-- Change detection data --

╔══

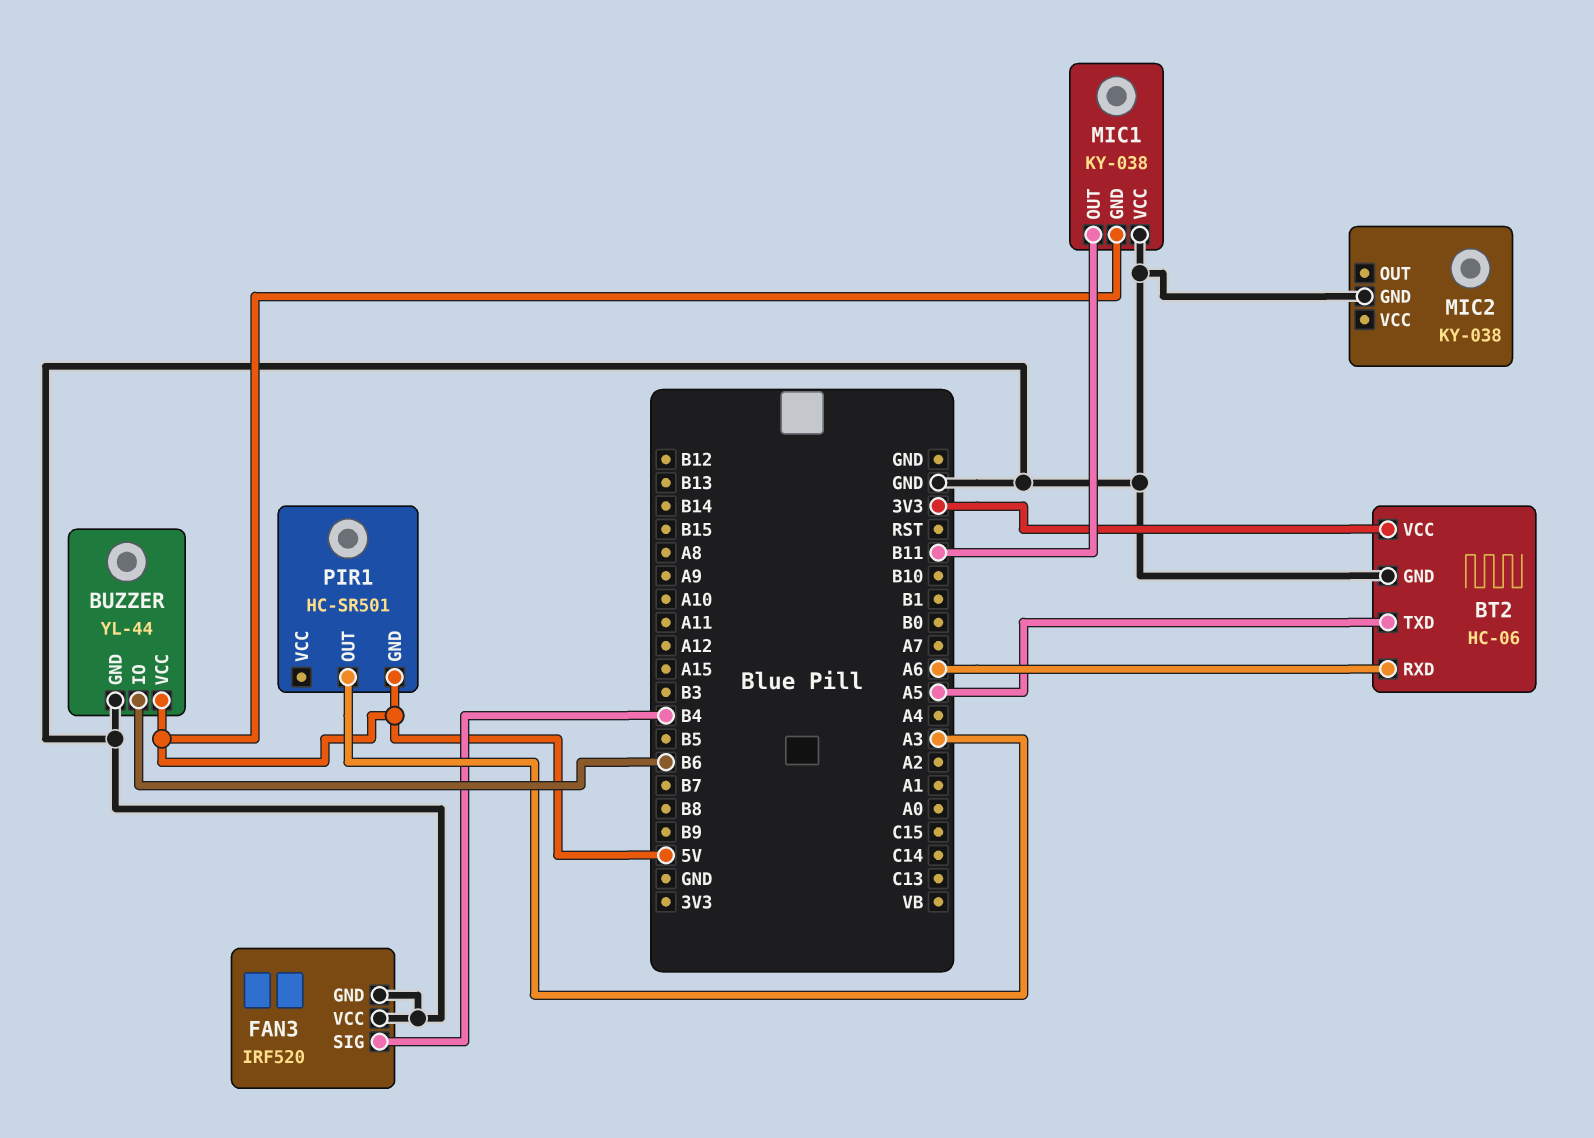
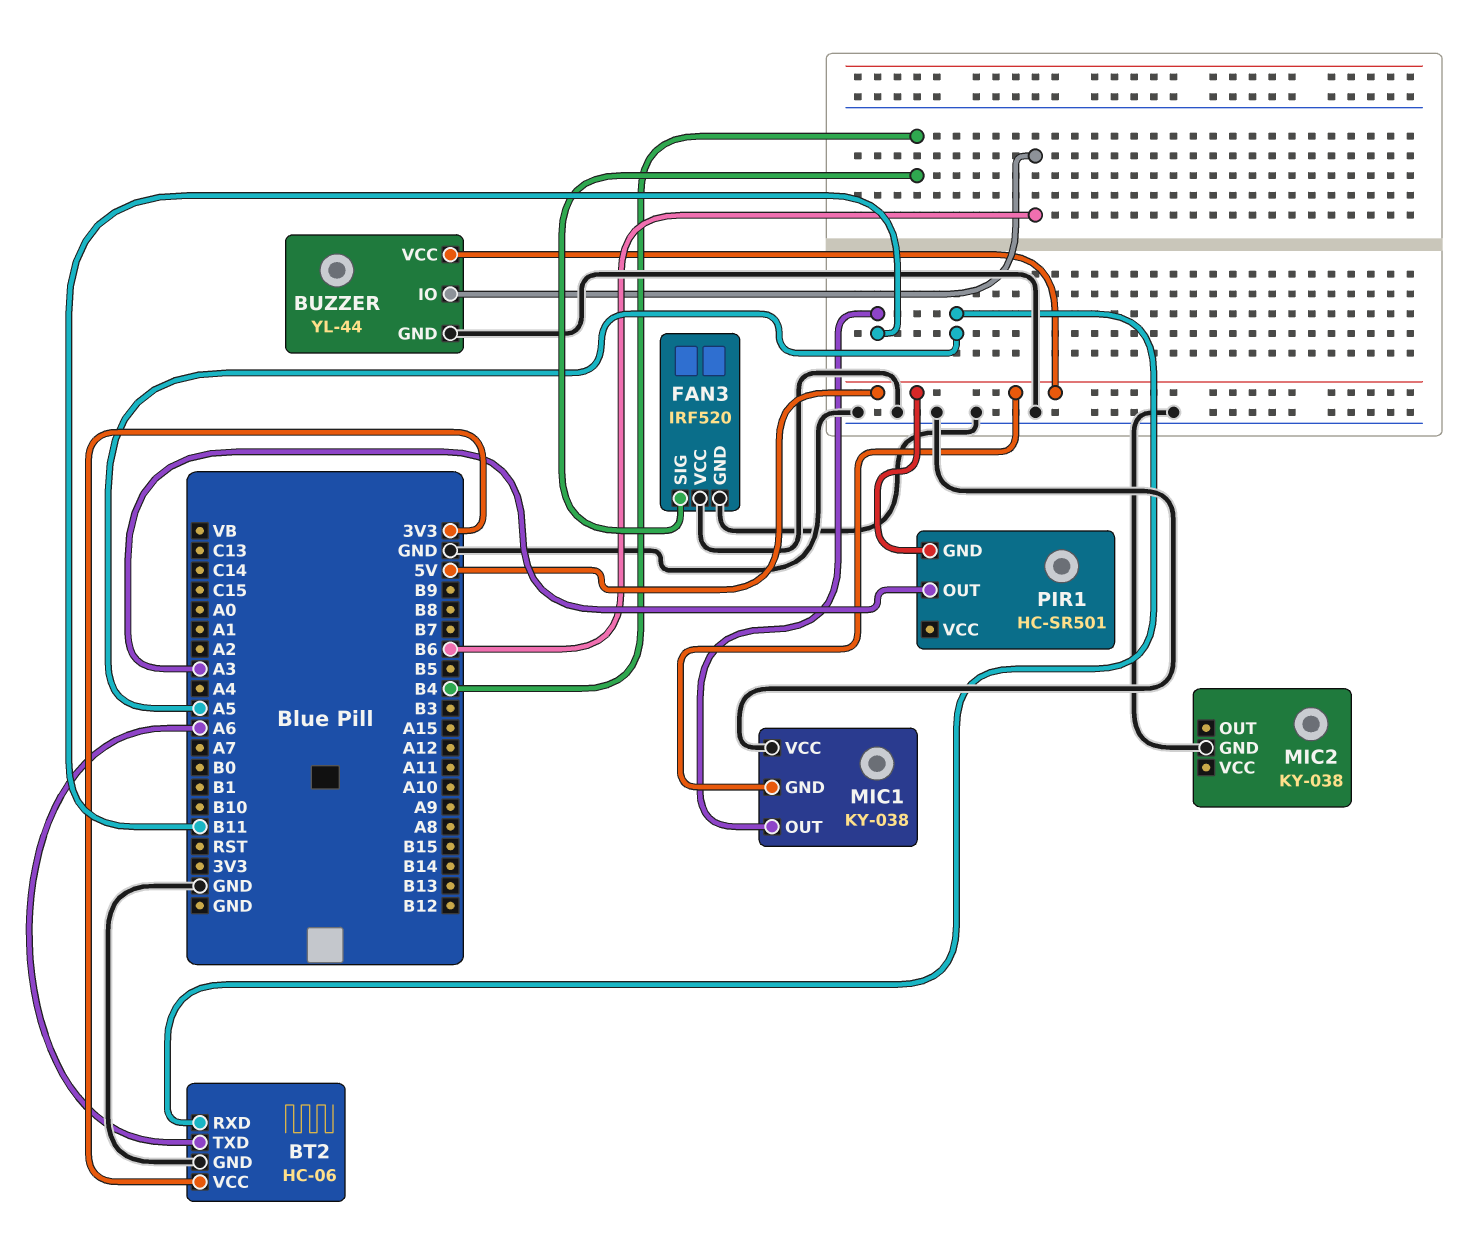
BT2 pin RXD: A6 -> A5
BT2 pin TXD: A5 -> A6

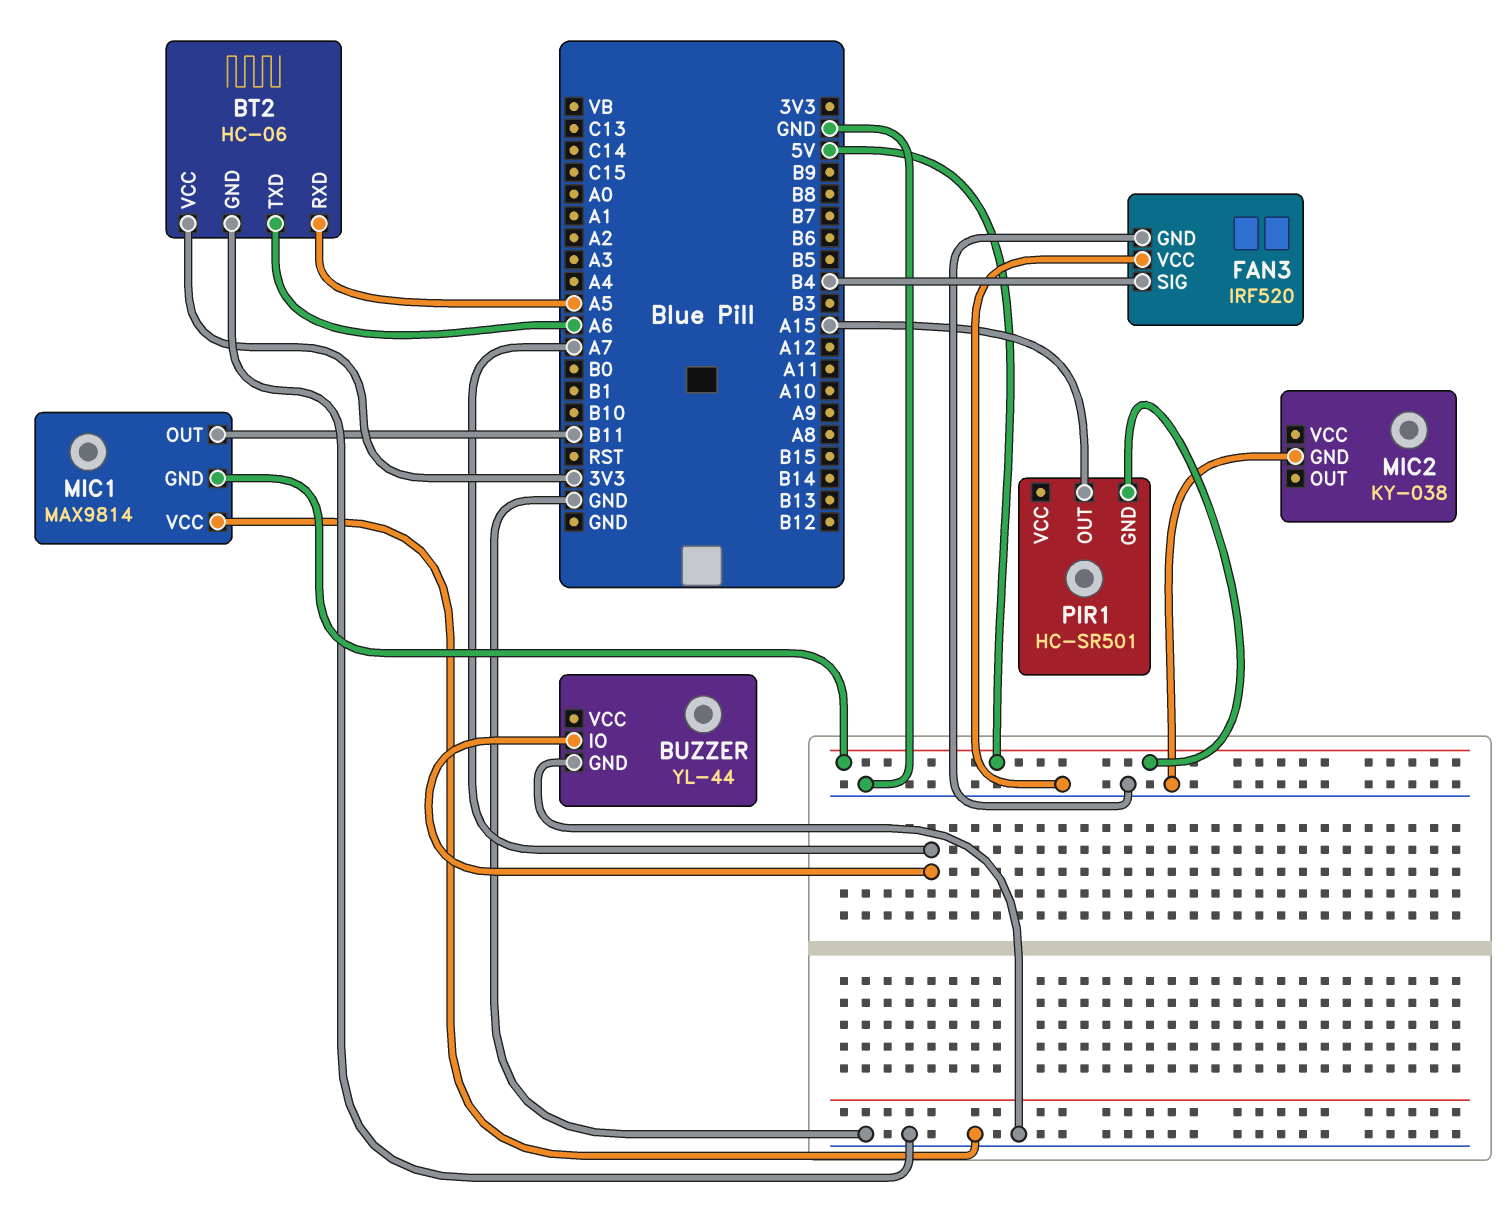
BUZZER pin IO: B6 -> A7
BUZZER pin VCC: 5V -> none
MIC1: KY-038 -> MAX9814
PIR1 pin OUT: A3 -> A15

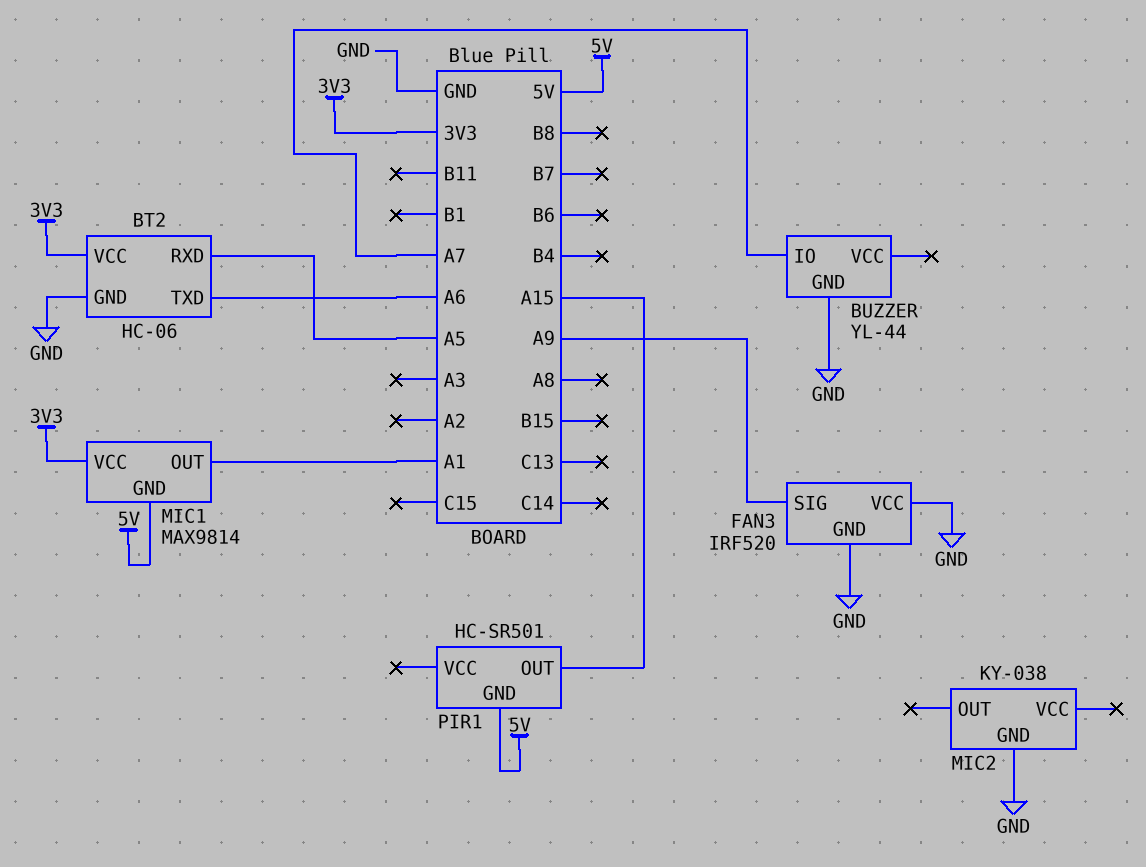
FAN3 pin SIG: B4 -> A9
MIC1 pin OUT: B11 -> A1
MIC1 pin VCC: GND -> 3V3

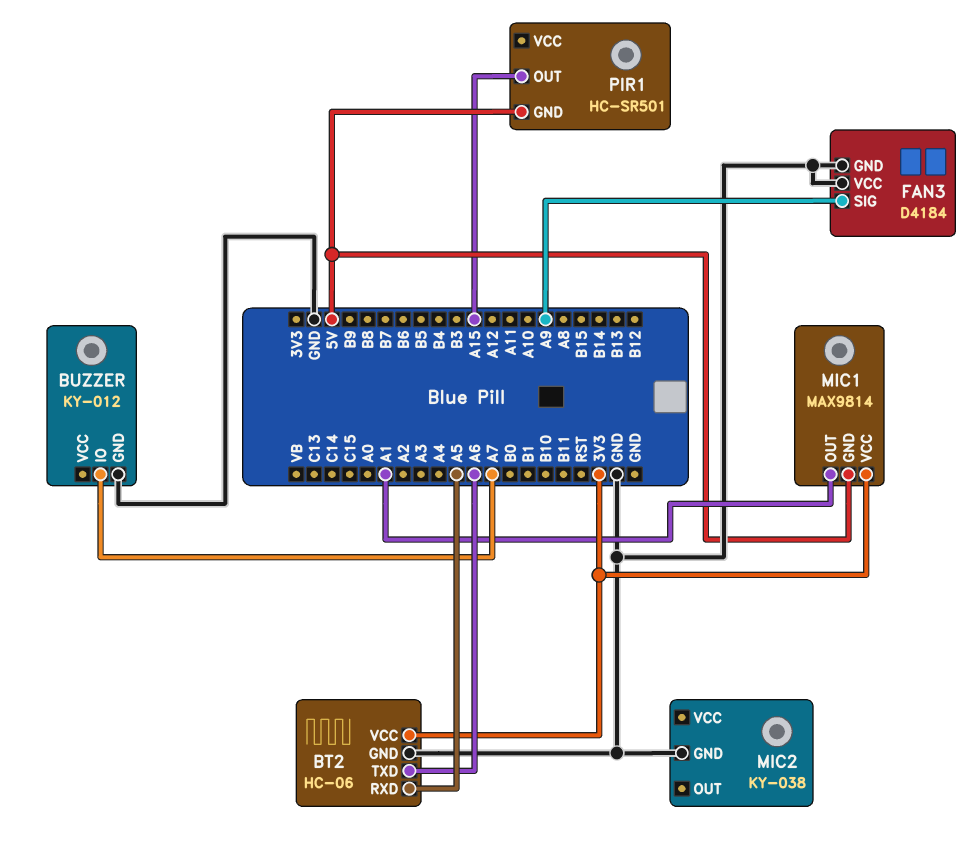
BUZZER: YL-44 -> KY-012
FAN3: IRF520 -> D4184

╚══

-- Task directions --
Find the lines above that hold "BUZZER", then copy each of them.

-- Written solution --
BUZZER pin IO: B6 -> A7
BUZZER pin VCC: 5V -> none
BUZZER: YL-44 -> KY-012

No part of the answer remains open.